__What you need to do__. The response must consist of the lines below from the one with "camera: 135 degrees right, 10 degrees down" through the one with "purple boat [582,71,648,131]", exactly as they appear and with both ends kept.

Content starts

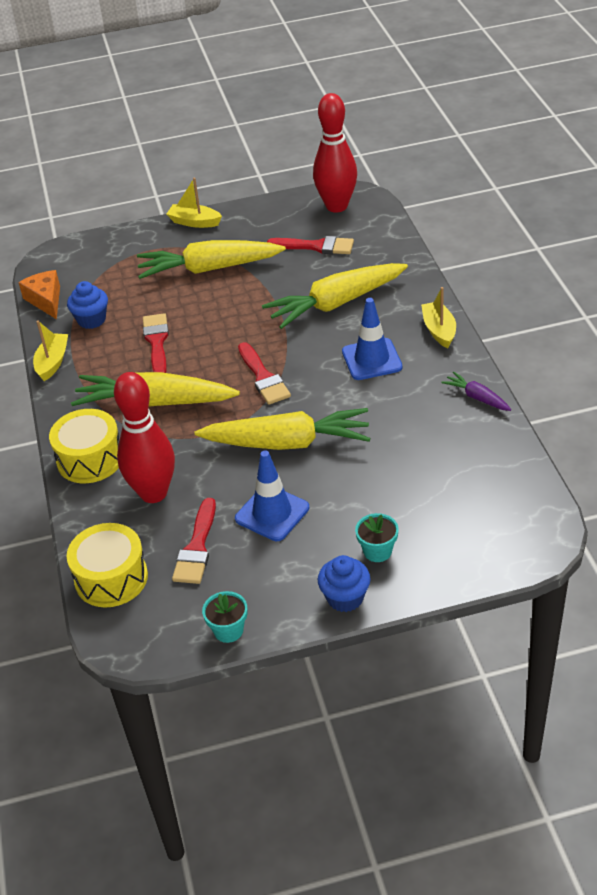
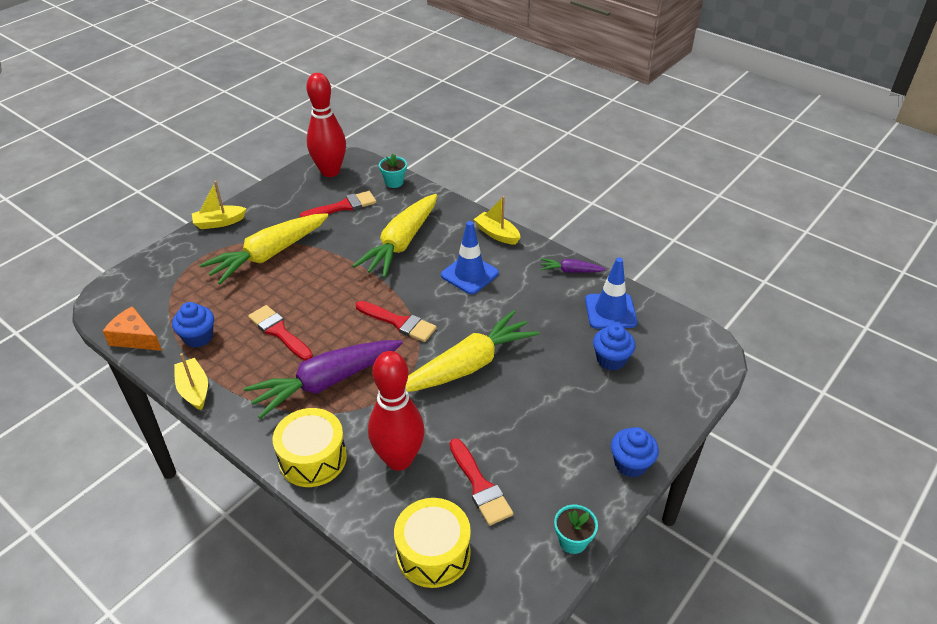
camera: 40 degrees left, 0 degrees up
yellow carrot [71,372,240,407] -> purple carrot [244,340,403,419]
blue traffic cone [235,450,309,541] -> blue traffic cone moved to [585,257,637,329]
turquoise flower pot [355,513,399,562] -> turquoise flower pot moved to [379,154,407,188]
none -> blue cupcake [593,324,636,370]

Content ends
Content starts

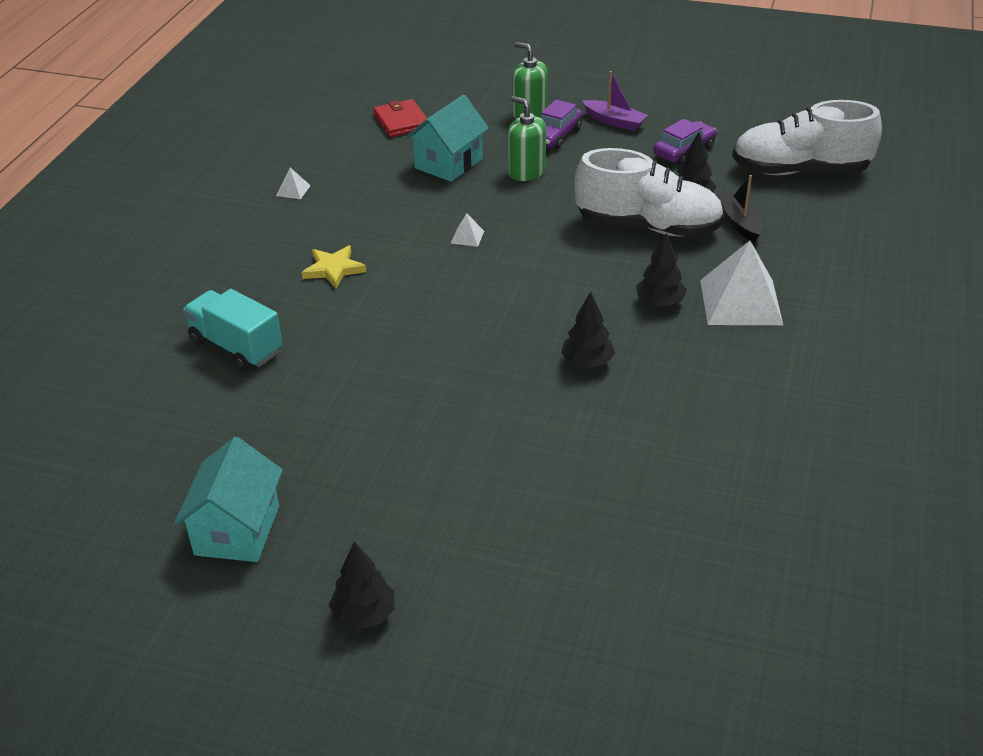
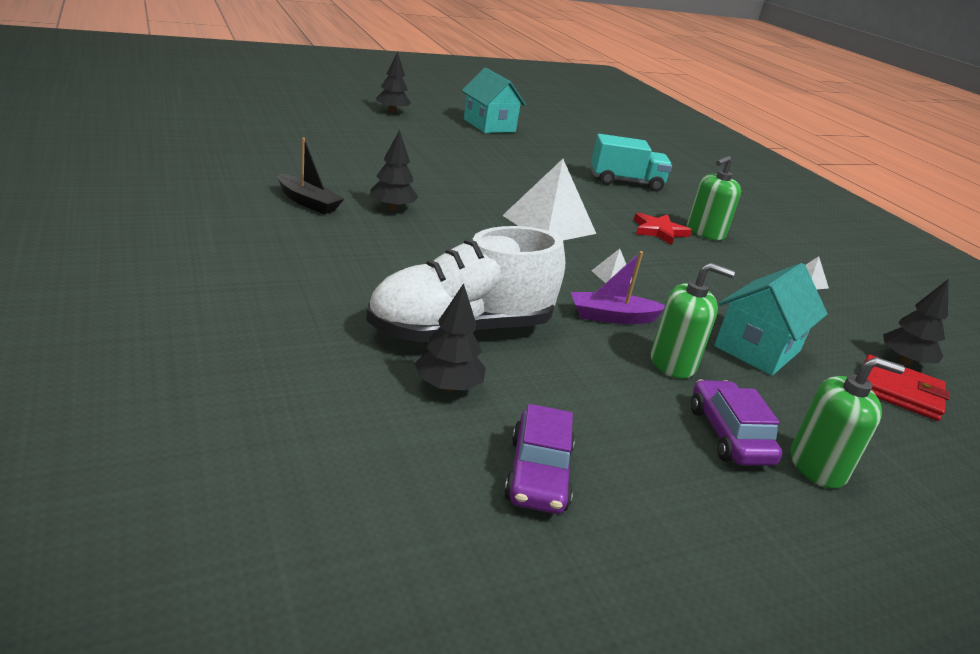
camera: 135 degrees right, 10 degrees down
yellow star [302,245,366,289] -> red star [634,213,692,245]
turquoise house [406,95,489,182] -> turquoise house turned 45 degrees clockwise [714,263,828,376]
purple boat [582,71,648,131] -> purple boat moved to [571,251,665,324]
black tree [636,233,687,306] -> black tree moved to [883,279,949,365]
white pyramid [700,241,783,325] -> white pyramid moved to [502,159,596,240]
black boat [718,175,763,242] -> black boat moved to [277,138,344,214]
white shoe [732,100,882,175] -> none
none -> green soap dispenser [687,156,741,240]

Content ends

__Output of the exercise__.
camera: 135 degrees right, 10 degrees down
yellow star [302,245,366,289] -> red star [634,213,692,245]
turquoise house [406,95,489,182] -> turquoise house turned 45 degrees clockwise [714,263,828,376]
purple boat [582,71,648,131] -> purple boat moved to [571,251,665,324]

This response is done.